Find the lines in the listing below that have the word "green" and give their count, nothing else.

• Given data
::::::::::

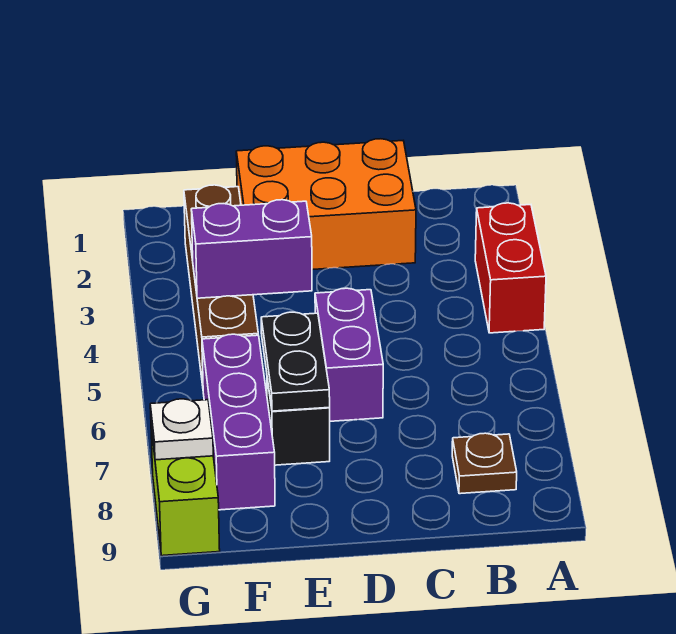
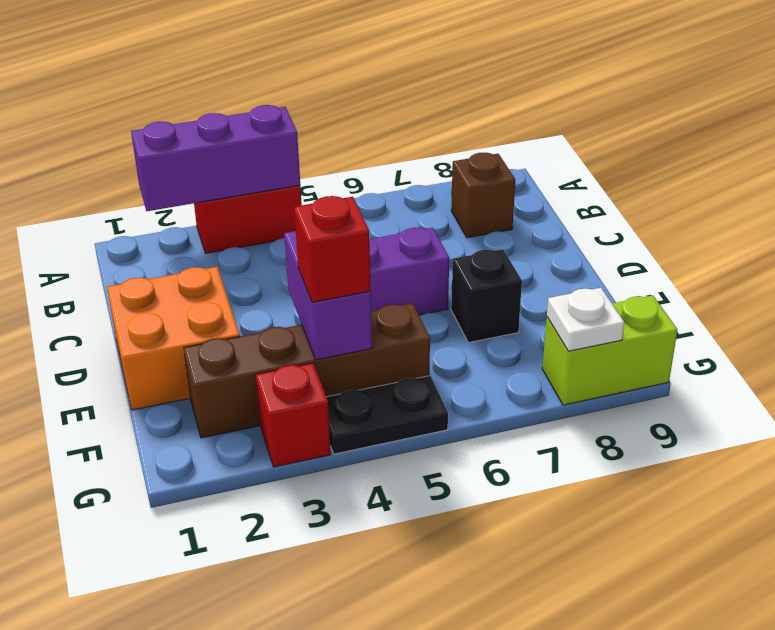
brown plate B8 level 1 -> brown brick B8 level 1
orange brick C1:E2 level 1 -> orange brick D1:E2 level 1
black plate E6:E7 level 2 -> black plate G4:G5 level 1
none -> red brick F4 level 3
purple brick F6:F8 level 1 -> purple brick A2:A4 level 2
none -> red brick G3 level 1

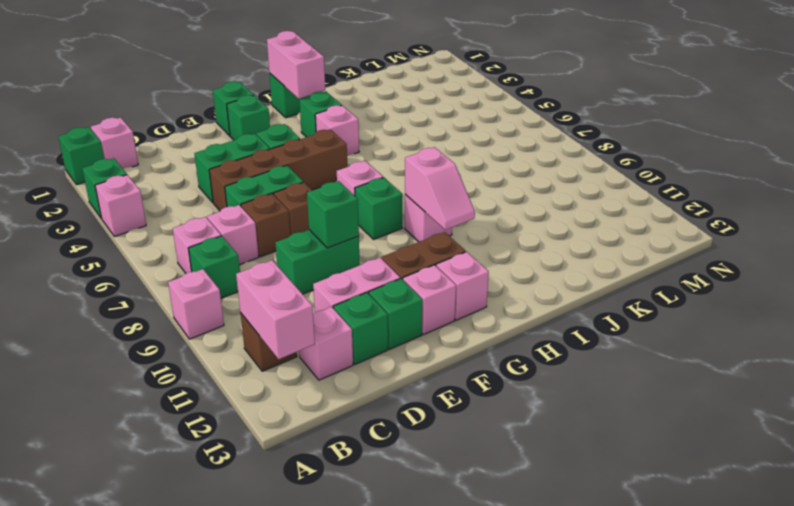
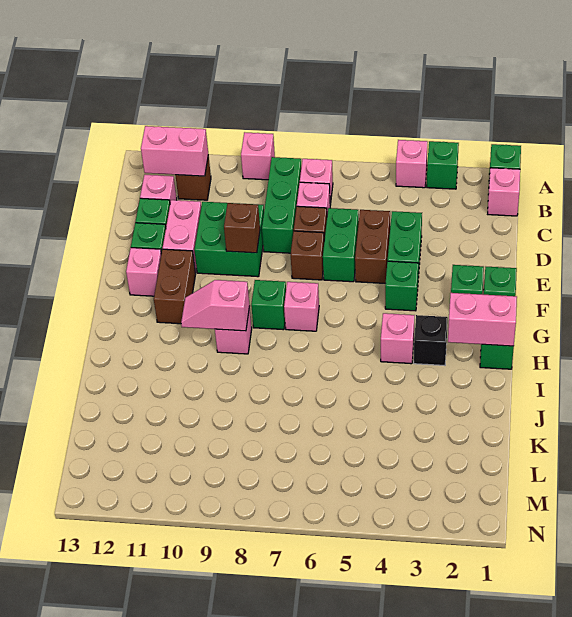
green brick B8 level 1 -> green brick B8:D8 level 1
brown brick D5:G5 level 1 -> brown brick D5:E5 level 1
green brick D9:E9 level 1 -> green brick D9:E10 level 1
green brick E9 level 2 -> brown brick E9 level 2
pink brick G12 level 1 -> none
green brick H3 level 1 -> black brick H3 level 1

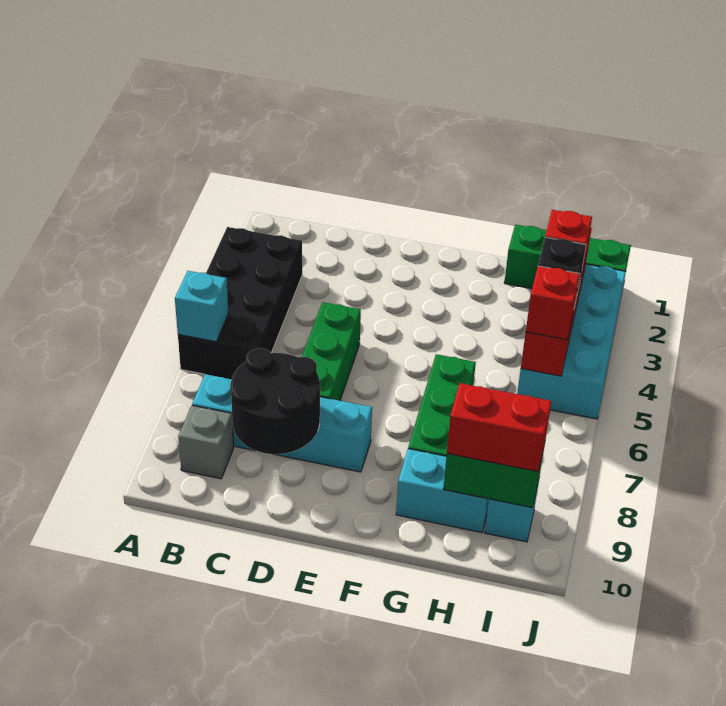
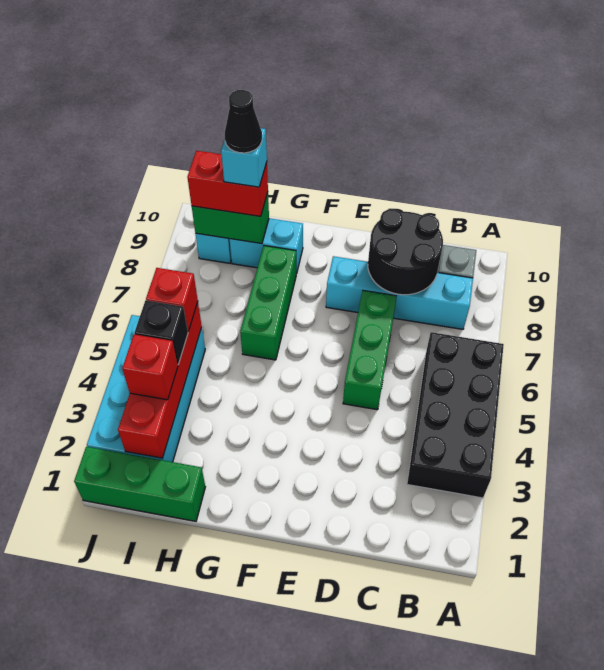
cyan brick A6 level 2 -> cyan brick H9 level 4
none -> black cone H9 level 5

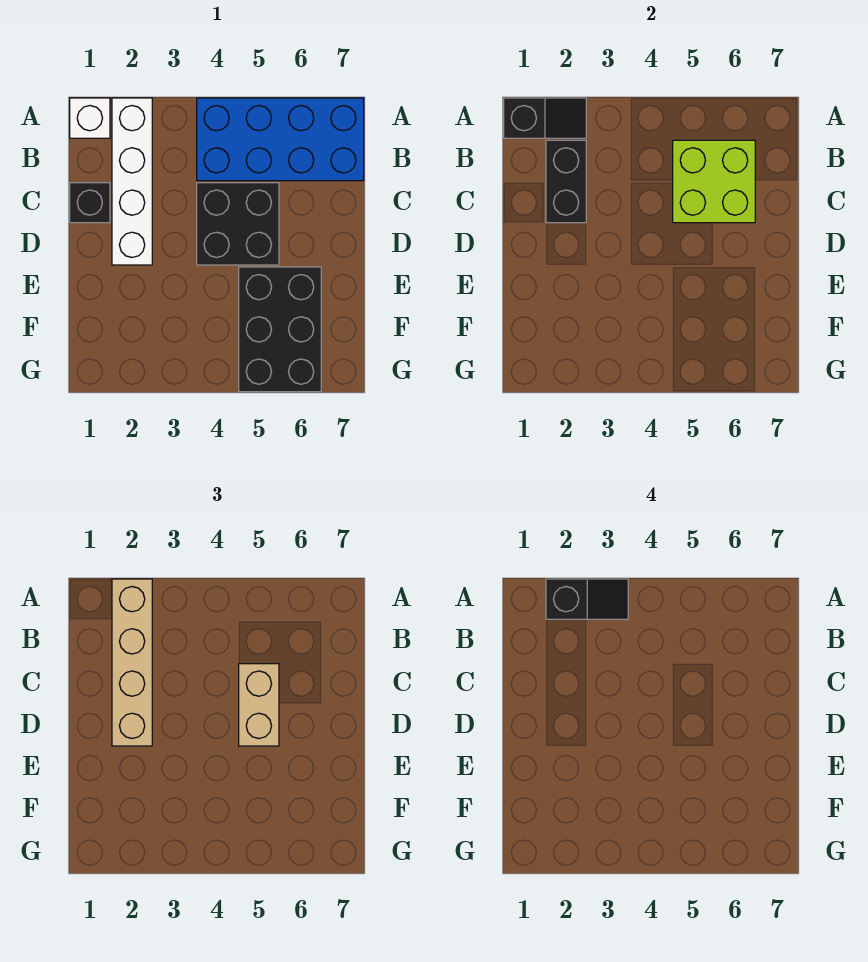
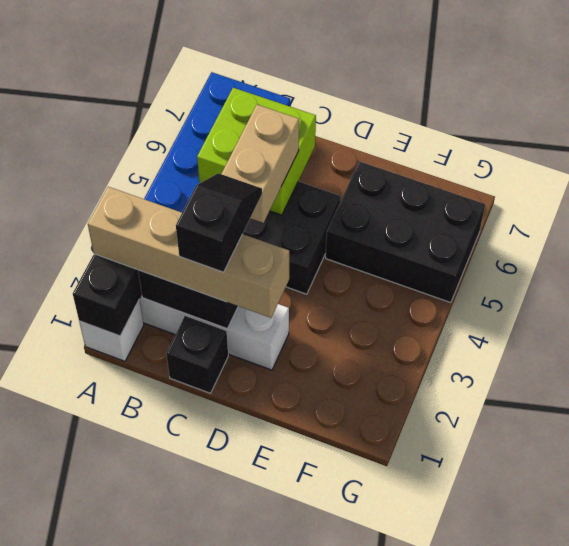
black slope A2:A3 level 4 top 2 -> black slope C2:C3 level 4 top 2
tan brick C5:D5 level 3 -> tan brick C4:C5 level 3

::::::::::

• Written response
4